**EXERCISE REQUIREMENTS**
All lines in the material below that contain "yellow" should be located and copied.

**EXTRACTED MATERIAL**
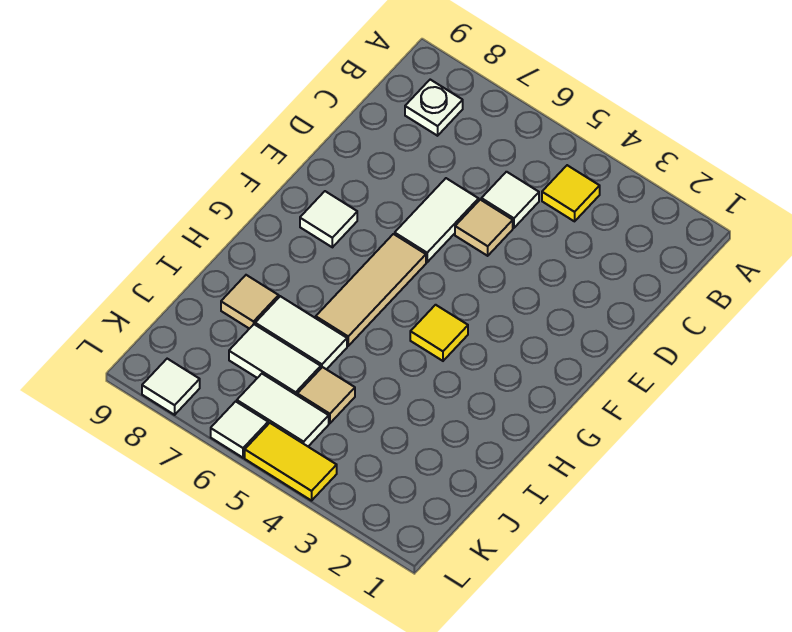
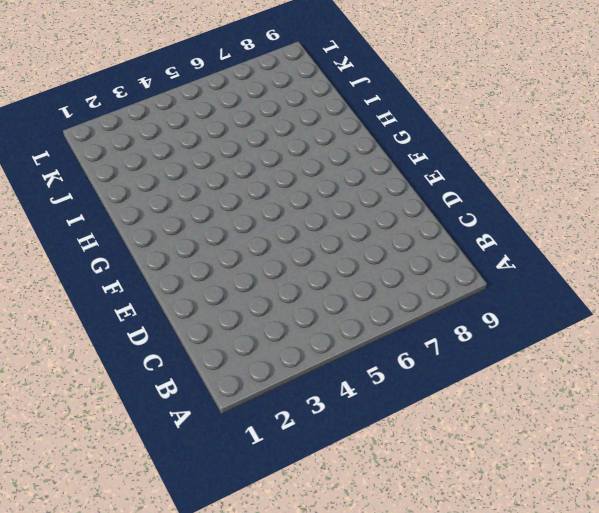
none -> yellow tile B4 level 1
none -> white plate B8 level 1
none -> white tile C5 level 1

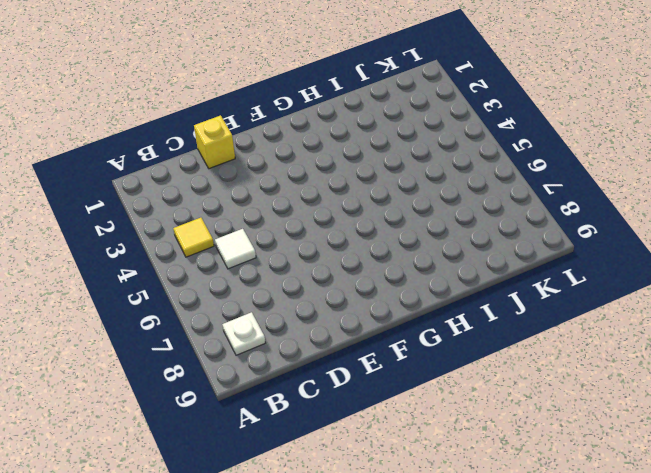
yellow brick D1 level 1 -> none
none -> tan tile D5 level 1
none -> white tile D6:E6 level 1
none -> tan tile F6:H6 level 1

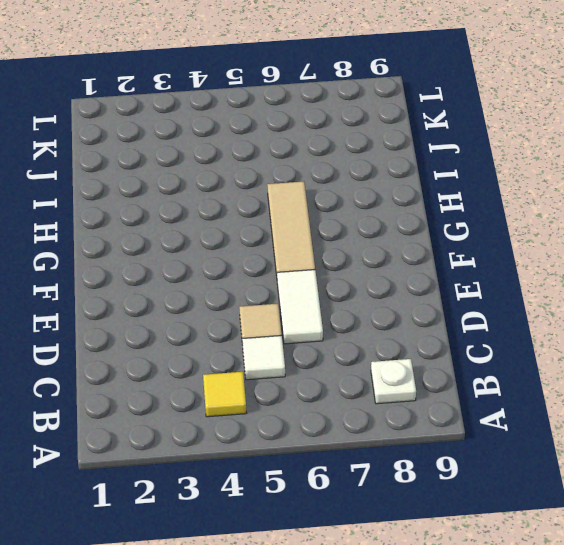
none -> white tile F8 level 1
none -> yellow tile G4 level 1
none -> white tile I6:I7 level 1

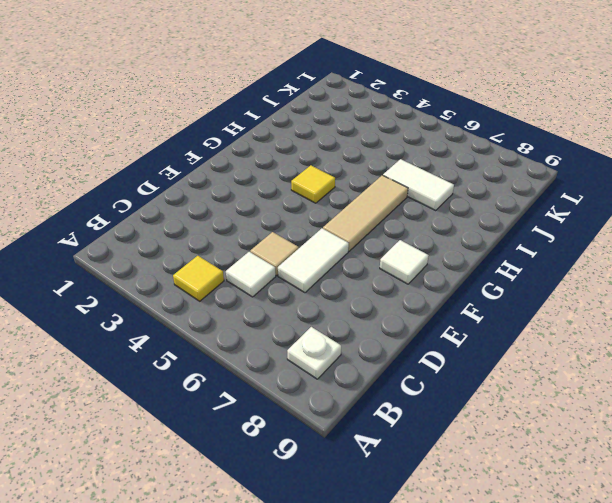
none -> tan tile I8 level 1
none -> tan tile J5 level 1
none -> white tile J6:J7 level 1

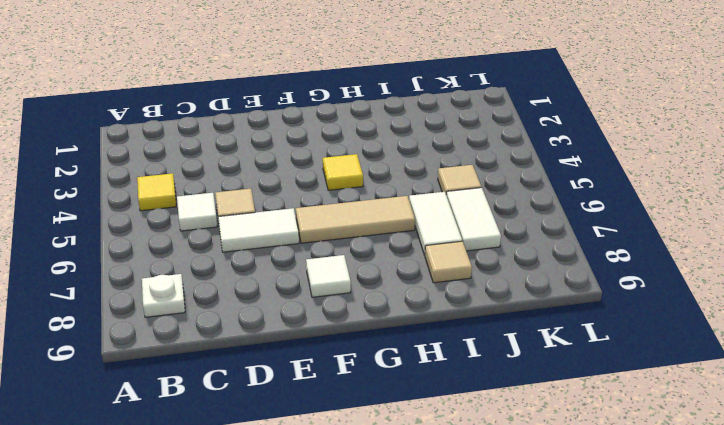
none -> white tile K5:K6 level 1
none -> yellow tile L4:L5 level 1
none -> white tile L6 level 1

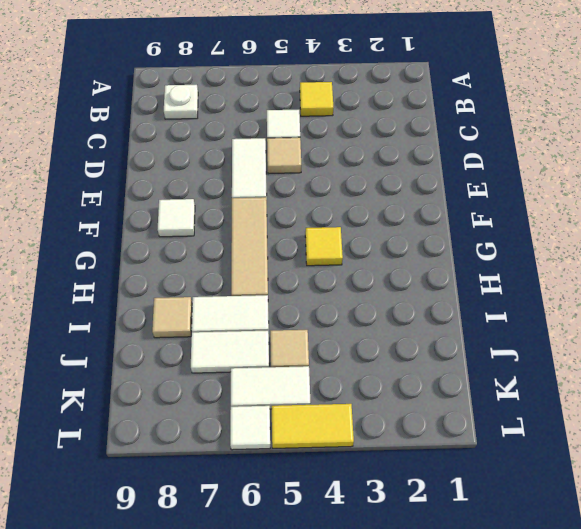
none -> white tile L8 level 1

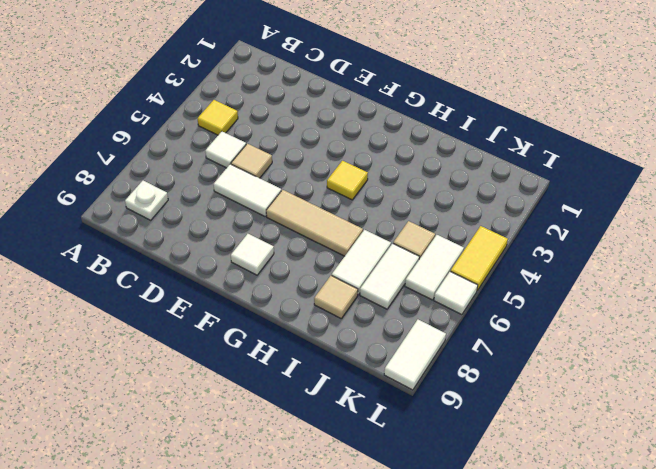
white tile L8:L9 level 1 -> white tile L8 level 1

**RESULT**
none -> yellow tile B4 level 1
yellow brick D1 level 1 -> none
none -> yellow tile G4 level 1
none -> yellow tile L4:L5 level 1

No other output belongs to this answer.